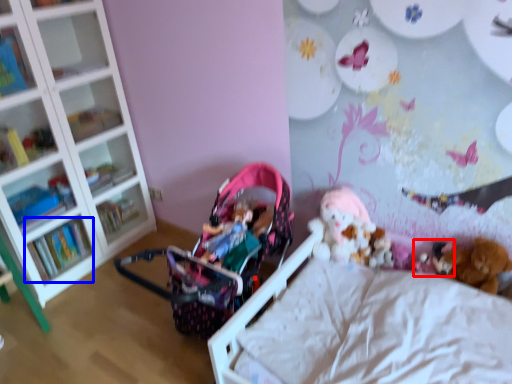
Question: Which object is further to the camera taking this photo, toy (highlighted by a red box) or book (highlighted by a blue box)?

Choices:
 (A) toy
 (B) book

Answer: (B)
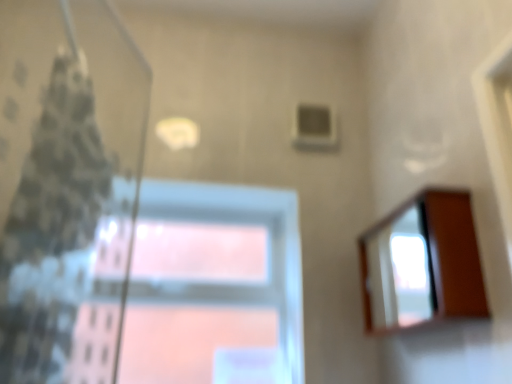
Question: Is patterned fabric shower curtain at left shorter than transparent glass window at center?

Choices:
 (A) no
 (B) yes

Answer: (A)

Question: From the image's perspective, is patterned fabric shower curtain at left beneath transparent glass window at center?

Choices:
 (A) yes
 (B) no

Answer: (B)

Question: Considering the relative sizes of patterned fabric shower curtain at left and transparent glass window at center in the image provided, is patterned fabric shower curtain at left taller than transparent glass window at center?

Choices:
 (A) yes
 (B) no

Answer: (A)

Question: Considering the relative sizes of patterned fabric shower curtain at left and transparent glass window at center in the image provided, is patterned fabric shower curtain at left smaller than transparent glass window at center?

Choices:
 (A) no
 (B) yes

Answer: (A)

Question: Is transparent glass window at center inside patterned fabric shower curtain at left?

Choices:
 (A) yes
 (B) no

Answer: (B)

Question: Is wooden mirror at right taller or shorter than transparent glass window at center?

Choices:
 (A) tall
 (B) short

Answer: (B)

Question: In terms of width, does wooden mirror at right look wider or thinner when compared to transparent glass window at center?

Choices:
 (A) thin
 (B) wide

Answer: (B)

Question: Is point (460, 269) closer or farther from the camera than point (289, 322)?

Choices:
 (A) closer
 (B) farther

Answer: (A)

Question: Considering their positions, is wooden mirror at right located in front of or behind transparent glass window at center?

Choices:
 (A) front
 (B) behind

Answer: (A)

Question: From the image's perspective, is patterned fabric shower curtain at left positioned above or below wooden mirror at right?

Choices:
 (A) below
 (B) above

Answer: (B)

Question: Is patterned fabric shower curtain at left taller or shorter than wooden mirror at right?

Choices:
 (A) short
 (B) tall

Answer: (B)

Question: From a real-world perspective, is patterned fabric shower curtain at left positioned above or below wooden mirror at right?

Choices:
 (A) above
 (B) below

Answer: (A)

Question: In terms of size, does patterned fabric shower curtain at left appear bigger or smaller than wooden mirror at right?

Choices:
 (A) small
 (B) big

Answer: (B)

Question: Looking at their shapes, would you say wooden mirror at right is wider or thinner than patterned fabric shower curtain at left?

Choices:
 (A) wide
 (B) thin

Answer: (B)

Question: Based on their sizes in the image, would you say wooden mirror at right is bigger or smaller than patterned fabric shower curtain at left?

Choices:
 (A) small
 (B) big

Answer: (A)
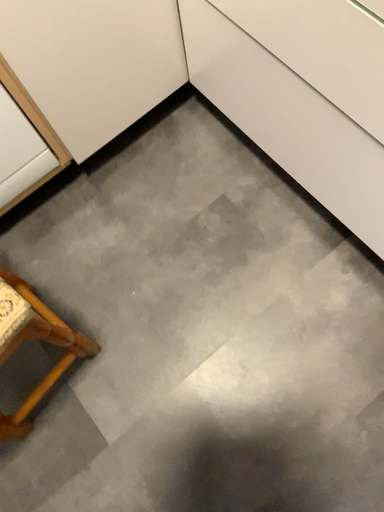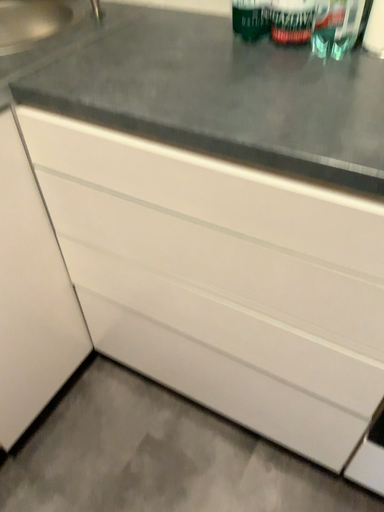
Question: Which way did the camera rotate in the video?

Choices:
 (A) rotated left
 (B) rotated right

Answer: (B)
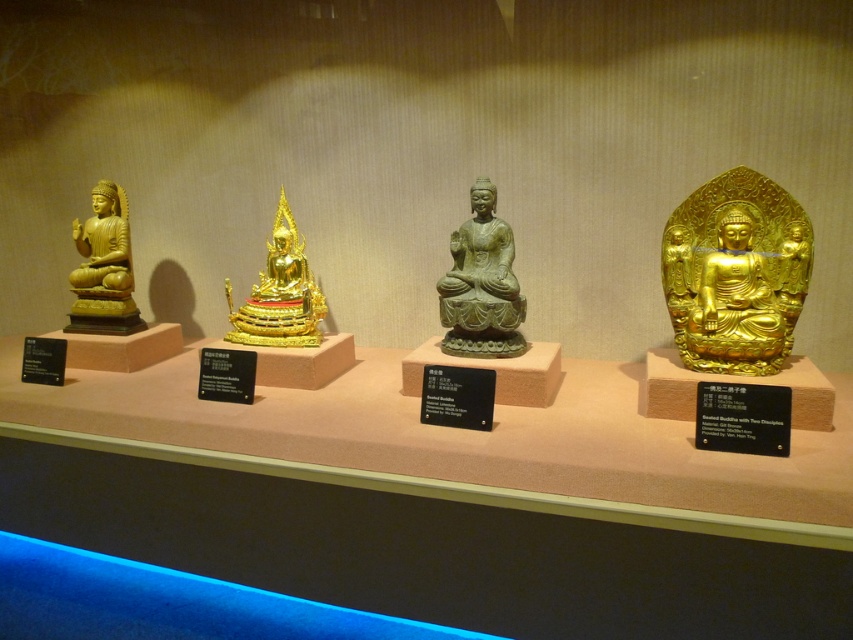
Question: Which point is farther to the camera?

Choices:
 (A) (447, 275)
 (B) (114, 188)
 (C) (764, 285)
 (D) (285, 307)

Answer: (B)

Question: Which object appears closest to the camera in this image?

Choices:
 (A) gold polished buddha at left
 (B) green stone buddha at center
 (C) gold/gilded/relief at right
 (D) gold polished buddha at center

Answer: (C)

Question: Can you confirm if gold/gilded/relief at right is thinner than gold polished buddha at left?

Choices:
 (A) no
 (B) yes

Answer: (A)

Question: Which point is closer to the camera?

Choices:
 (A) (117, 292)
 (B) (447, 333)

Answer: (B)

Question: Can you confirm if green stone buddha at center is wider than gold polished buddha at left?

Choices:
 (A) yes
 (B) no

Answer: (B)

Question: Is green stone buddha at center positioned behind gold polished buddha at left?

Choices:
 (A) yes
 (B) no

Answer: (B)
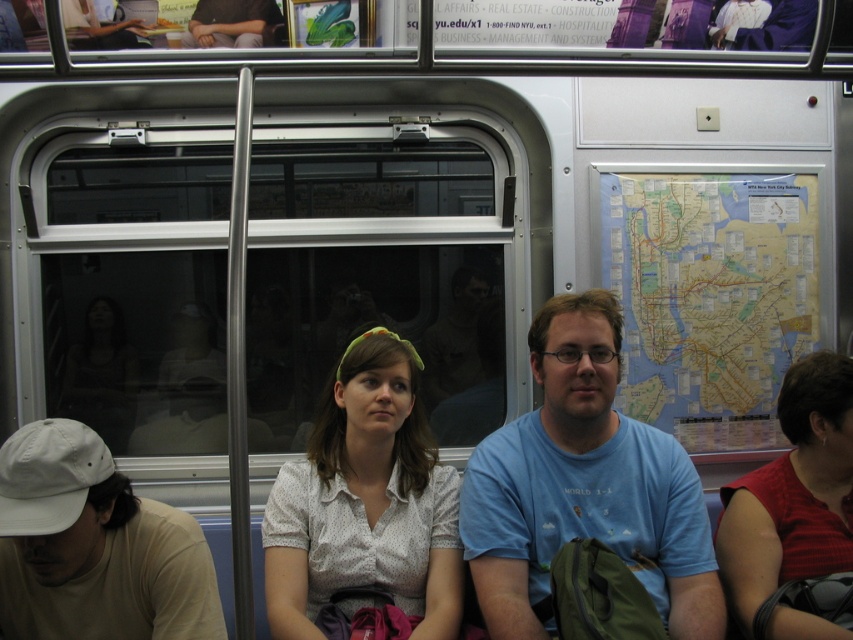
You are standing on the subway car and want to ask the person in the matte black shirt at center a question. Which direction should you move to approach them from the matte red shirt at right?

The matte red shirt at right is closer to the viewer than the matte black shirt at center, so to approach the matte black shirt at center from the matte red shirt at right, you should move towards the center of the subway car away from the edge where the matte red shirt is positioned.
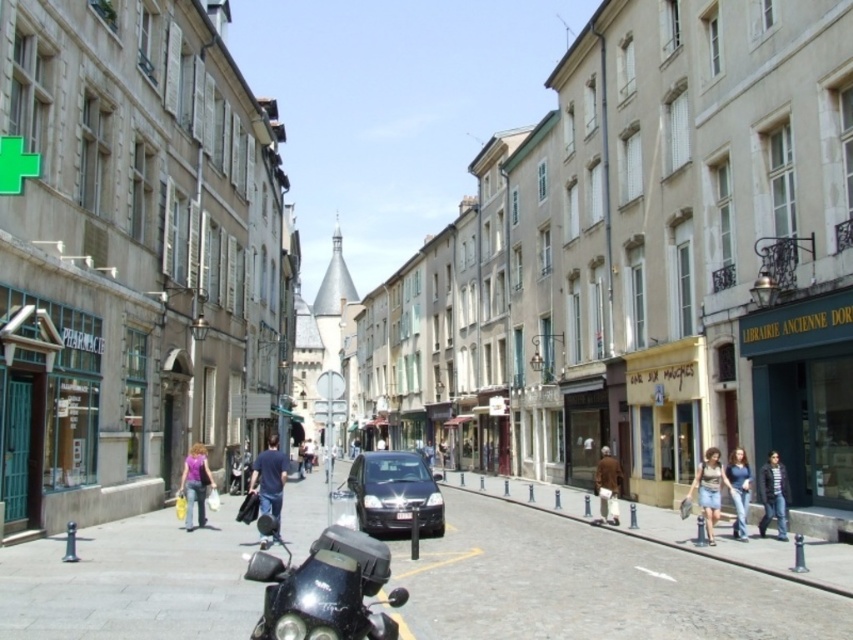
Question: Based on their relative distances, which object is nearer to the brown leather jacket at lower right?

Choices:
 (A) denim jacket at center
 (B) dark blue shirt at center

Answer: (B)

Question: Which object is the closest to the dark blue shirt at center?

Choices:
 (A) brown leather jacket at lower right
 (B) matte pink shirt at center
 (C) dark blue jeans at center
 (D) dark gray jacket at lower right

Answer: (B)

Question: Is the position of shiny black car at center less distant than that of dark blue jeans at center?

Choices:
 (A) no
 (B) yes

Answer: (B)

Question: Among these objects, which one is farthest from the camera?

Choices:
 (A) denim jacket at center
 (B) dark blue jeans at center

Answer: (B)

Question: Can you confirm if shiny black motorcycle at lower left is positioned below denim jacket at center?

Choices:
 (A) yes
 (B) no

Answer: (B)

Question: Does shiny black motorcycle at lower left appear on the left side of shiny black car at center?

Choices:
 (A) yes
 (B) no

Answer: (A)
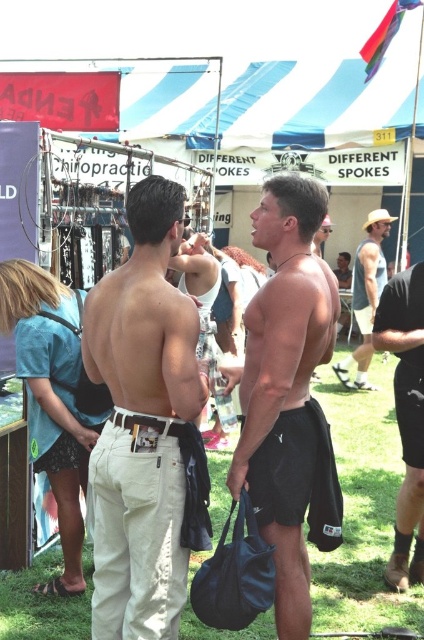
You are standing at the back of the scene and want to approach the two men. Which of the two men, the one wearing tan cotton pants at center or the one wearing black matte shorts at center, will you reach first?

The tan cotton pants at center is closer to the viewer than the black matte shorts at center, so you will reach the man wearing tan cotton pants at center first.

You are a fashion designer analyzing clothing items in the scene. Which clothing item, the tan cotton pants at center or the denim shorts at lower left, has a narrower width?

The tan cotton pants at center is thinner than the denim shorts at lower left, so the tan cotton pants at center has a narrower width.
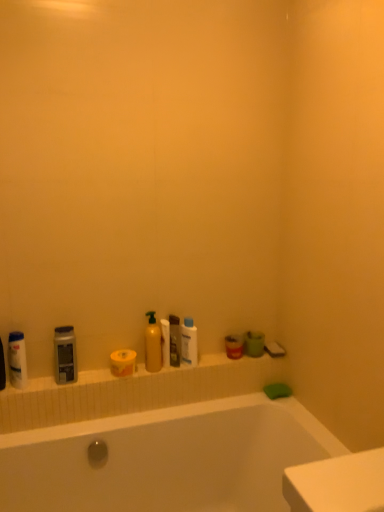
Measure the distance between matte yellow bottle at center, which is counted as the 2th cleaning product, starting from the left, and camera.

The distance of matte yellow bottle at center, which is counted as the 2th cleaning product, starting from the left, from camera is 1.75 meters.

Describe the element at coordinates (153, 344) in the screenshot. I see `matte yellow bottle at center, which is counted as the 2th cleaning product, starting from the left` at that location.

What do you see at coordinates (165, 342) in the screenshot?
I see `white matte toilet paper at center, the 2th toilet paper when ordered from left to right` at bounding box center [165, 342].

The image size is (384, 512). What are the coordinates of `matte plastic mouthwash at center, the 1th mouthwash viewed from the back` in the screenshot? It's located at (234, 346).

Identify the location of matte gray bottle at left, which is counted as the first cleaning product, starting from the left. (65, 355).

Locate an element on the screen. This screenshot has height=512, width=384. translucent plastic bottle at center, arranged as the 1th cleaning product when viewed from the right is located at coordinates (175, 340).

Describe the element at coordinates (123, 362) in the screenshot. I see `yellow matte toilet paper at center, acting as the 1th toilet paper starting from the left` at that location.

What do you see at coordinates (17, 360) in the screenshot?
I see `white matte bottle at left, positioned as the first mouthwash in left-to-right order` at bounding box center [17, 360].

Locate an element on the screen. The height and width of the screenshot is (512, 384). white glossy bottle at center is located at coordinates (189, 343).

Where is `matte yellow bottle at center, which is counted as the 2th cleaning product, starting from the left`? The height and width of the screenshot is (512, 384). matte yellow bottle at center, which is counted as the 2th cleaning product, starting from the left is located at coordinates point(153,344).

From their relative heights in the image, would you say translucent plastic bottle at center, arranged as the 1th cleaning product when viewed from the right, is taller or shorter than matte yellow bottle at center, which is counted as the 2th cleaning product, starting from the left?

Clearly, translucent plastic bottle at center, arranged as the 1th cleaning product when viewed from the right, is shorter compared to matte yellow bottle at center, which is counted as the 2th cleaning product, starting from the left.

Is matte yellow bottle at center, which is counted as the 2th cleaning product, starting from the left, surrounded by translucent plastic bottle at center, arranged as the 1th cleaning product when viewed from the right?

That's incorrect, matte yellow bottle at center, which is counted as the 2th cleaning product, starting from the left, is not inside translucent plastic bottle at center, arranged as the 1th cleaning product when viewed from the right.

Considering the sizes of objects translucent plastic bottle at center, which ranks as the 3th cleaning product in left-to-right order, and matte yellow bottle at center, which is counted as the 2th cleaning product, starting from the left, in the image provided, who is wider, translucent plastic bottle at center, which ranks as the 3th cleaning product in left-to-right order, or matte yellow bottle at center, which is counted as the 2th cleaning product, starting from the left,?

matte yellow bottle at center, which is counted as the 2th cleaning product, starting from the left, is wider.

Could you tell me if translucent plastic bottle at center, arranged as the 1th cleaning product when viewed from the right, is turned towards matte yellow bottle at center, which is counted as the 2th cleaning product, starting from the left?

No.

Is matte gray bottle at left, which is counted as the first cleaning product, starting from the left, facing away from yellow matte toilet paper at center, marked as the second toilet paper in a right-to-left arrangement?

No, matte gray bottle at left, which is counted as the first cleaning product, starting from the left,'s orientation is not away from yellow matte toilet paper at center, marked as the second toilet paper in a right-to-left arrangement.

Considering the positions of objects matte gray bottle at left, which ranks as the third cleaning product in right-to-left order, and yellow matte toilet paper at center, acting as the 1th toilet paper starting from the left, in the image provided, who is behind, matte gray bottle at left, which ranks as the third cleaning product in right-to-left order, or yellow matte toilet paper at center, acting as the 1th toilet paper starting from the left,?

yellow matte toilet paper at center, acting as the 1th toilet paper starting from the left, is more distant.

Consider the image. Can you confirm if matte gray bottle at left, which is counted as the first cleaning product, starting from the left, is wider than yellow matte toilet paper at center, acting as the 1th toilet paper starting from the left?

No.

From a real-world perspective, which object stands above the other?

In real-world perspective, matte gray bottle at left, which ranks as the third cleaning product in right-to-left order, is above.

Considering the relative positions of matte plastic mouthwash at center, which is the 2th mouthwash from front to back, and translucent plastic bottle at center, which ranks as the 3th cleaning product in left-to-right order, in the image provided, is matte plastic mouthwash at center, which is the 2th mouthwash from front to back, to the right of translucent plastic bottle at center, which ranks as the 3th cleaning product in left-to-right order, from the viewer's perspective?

※

Instruction:
Copy out the items word for word, from the line containing "Measure the distance" to the line containing "Describe the element at coordinates (153, 344)", including both of those lines.

Full response:
Measure the distance between matte yellow bottle at center, which is counted as the 2th cleaning product, starting from the left, and camera.

The distance of matte yellow bottle at center, which is counted as the 2th cleaning product, starting from the left, from camera is 1.75 meters.

Describe the element at coordinates (153, 344) in the screenshot. I see `matte yellow bottle at center, which is counted as the 2th cleaning product, starting from the left` at that location.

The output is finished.